Task description:
Filter this data down to the lines that hold "DGND", and copy them.

The data:
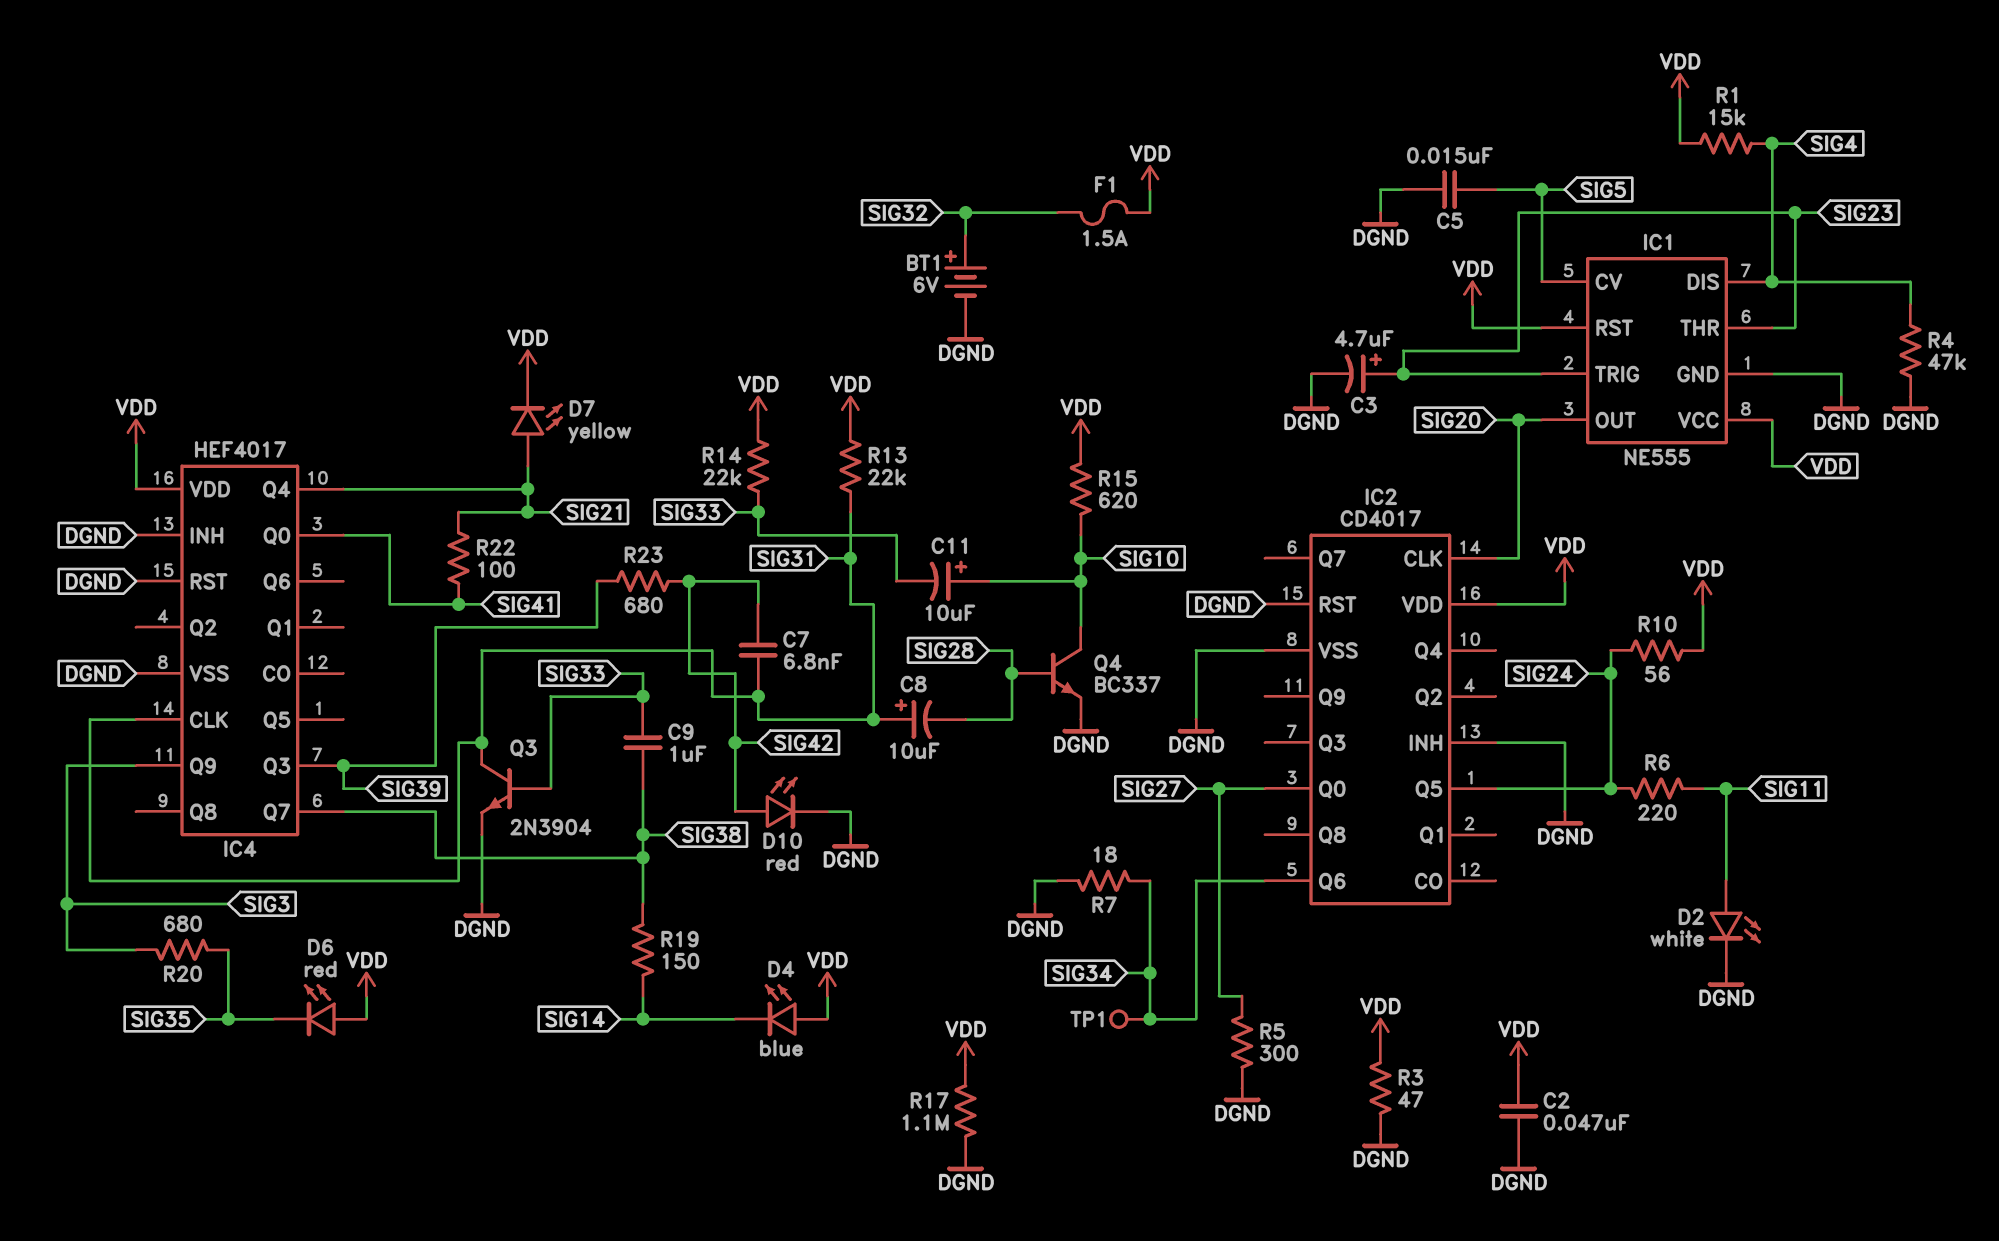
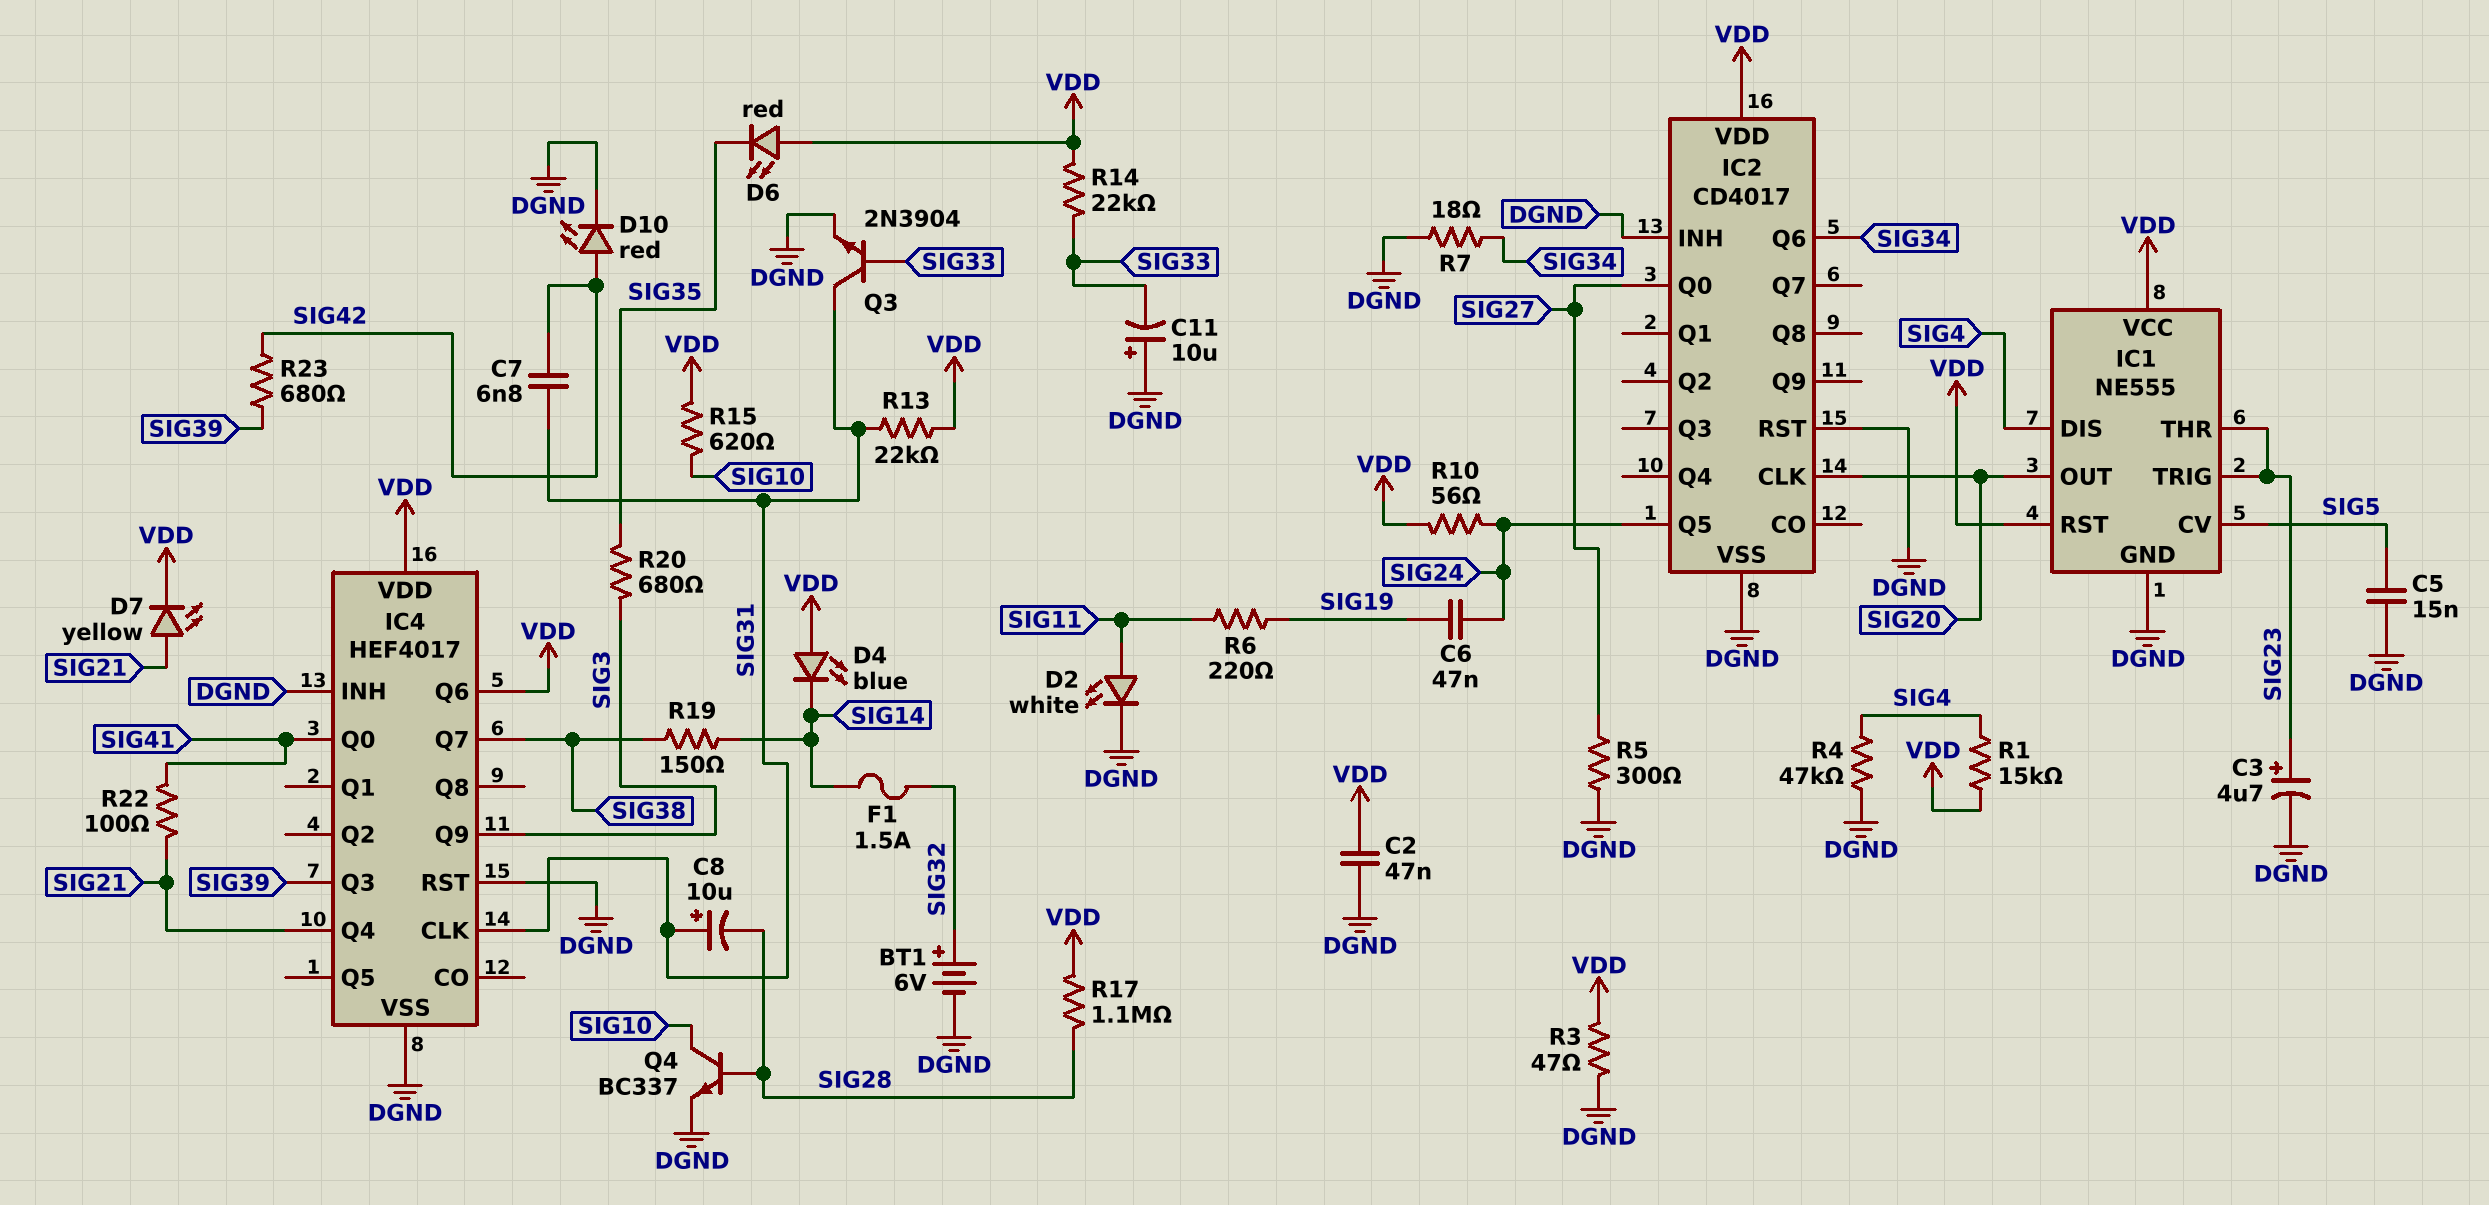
C6: none -> 47nF (SIG19, SIG24)
C9: 1uF (SIG33, SIG38) -> none
C11: 10uF (plus SIG10, minus SIG33) -> 10uF (plus DGND, minus SIG33)
F1: 1.5A (SIG32, VDD) -> 1.5A (SIG14, SIG32)
IC4 pin Q6: none -> VDD
R6: 220 (SIG11, SIG24) -> 220 (SIG11, SIG19)
R17: 1.1M (DGND, VDD) -> 1.1M (SIG28, VDD)
TP1: test point (SIG34) -> none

Task output:
C11: 10uF (plus SIG10, minus SIG33) -> 10uF (plus DGND, minus SIG33)
R17: 1.1M (DGND, VDD) -> 1.1M (SIG28, VDD)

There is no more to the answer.